_RECORDS PROVIDED_.
★ ★ ★

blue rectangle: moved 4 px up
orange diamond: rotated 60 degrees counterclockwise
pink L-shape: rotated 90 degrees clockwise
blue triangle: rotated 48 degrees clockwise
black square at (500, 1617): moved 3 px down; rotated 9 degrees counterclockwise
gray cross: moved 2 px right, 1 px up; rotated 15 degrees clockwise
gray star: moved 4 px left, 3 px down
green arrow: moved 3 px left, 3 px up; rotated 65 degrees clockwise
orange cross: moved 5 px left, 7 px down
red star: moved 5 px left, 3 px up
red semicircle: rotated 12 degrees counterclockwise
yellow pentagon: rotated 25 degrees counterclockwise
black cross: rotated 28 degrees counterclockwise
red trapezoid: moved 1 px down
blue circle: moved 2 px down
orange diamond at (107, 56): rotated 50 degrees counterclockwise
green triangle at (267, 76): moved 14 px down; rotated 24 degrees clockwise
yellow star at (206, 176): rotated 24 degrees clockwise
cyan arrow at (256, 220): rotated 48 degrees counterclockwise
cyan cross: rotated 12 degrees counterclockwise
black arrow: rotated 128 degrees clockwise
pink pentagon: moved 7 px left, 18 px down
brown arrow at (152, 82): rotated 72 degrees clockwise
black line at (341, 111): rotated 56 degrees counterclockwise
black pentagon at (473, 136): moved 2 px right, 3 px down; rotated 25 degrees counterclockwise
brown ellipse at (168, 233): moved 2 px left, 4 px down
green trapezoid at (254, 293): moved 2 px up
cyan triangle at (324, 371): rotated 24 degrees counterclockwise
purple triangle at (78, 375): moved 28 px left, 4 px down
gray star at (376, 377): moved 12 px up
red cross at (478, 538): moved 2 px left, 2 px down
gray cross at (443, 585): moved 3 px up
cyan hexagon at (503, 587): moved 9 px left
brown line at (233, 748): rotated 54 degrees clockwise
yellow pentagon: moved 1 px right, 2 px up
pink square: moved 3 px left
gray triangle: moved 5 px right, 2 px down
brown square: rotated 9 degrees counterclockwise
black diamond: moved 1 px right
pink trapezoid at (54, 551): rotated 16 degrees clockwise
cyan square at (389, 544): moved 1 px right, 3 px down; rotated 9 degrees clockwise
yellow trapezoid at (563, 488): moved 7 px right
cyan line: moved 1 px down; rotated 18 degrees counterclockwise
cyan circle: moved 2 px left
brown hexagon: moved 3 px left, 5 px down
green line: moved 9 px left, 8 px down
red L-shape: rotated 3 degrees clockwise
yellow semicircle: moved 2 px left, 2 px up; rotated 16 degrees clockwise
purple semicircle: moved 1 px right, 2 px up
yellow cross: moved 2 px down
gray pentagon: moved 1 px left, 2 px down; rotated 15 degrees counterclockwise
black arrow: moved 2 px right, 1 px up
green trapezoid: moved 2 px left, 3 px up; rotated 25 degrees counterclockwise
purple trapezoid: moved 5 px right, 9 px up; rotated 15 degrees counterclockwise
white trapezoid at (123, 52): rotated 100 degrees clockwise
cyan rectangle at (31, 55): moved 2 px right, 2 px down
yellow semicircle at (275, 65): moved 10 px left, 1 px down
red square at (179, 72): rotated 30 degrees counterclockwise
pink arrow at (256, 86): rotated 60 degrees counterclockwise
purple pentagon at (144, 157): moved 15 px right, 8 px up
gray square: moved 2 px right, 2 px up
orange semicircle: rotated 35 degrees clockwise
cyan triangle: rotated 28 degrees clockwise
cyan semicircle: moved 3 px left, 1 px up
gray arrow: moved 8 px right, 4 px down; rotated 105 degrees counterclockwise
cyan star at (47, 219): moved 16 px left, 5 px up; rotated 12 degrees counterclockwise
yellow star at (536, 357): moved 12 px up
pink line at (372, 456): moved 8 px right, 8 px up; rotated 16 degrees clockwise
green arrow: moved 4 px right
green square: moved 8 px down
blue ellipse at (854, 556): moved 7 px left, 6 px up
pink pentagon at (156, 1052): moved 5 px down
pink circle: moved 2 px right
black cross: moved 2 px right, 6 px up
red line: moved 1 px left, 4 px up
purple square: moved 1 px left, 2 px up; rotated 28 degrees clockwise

★ ★ ★

_EXERCISE DETAILS_.
Reproduce every record above verbatim, in the same order, one per line.

_ANSWER TO THIS EXERCISE_.
blue rectangle: moved 4 px up
orange diamond: rotated 60 degrees counterclockwise
pink L-shape: rotated 90 degrees clockwise
blue triangle: rotated 48 degrees clockwise
black square at (500, 1617): moved 3 px down; rotated 9 degrees counterclockwise
gray cross: moved 2 px right, 1 px up; rotated 15 degrees clockwise
gray star: moved 4 px left, 3 px down
green arrow: moved 3 px left, 3 px up; rotated 65 degrees clockwise
orange cross: moved 5 px left, 7 px down
red star: moved 5 px left, 3 px up
red semicircle: rotated 12 degrees counterclockwise
yellow pentagon: rotated 25 degrees counterclockwise
black cross: rotated 28 degrees counterclockwise
red trapezoid: moved 1 px down
blue circle: moved 2 px down
orange diamond at (107, 56): rotated 50 degrees counterclockwise
green triangle at (267, 76): moved 14 px down; rotated 24 degrees clockwise
yellow star at (206, 176): rotated 24 degrees clockwise
cyan arrow at (256, 220): rotated 48 degrees counterclockwise
cyan cross: rotated 12 degrees counterclockwise
black arrow: rotated 128 degrees clockwise
pink pentagon: moved 7 px left, 18 px down
brown arrow at (152, 82): rotated 72 degrees clockwise
black line at (341, 111): rotated 56 degrees counterclockwise
black pentagon at (473, 136): moved 2 px right, 3 px down; rotated 25 degrees counterclockwise
brown ellipse at (168, 233): moved 2 px left, 4 px down
green trapezoid at (254, 293): moved 2 px up
cyan triangle at (324, 371): rotated 24 degrees counterclockwise
purple triangle at (78, 375): moved 28 px left, 4 px down
gray star at (376, 377): moved 12 px up
red cross at (478, 538): moved 2 px left, 2 px down
gray cross at (443, 585): moved 3 px up
cyan hexagon at (503, 587): moved 9 px left
brown line at (233, 748): rotated 54 degrees clockwise
yellow pentagon: moved 1 px right, 2 px up
pink square: moved 3 px left
gray triangle: moved 5 px right, 2 px down
brown square: rotated 9 degrees counterclockwise
black diamond: moved 1 px right
pink trapezoid at (54, 551): rotated 16 degrees clockwise
cyan square at (389, 544): moved 1 px right, 3 px down; rotated 9 degrees clockwise
yellow trapezoid at (563, 488): moved 7 px right
cyan line: moved 1 px down; rotated 18 degrees counterclockwise
cyan circle: moved 2 px left
brown hexagon: moved 3 px left, 5 px down
green line: moved 9 px left, 8 px down
red L-shape: rotated 3 degrees clockwise
yellow semicircle: moved 2 px left, 2 px up; rotated 16 degrees clockwise
purple semicircle: moved 1 px right, 2 px up
yellow cross: moved 2 px down
gray pentagon: moved 1 px left, 2 px down; rotated 15 degrees counterclockwise
black arrow: moved 2 px right, 1 px up
green trapezoid: moved 2 px left, 3 px up; rotated 25 degrees counterclockwise
purple trapezoid: moved 5 px right, 9 px up; rotated 15 degrees counterclockwise
white trapezoid at (123, 52): rotated 100 degrees clockwise
cyan rectangle at (31, 55): moved 2 px right, 2 px down
yellow semicircle at (275, 65): moved 10 px left, 1 px down
red square at (179, 72): rotated 30 degrees counterclockwise
pink arrow at (256, 86): rotated 60 degrees counterclockwise
purple pentagon at (144, 157): moved 15 px right, 8 px up
gray square: moved 2 px right, 2 px up
orange semicircle: rotated 35 degrees clockwise
cyan triangle: rotated 28 degrees clockwise
cyan semicircle: moved 3 px left, 1 px up
gray arrow: moved 8 px right, 4 px down; rotated 105 degrees counterclockwise
cyan star at (47, 219): moved 16 px left, 5 px up; rotated 12 degrees counterclockwise
yellow star at (536, 357): moved 12 px up
pink line at (372, 456): moved 8 px right, 8 px up; rotated 16 degrees clockwise
green arrow: moved 4 px right
green square: moved 8 px down
blue ellipse at (854, 556): moved 7 px left, 6 px up
pink pentagon at (156, 1052): moved 5 px down
pink circle: moved 2 px right
black cross: moved 2 px right, 6 px up
red line: moved 1 px left, 4 px up
purple square: moved 1 px left, 2 px up; rotated 28 degrees clockwise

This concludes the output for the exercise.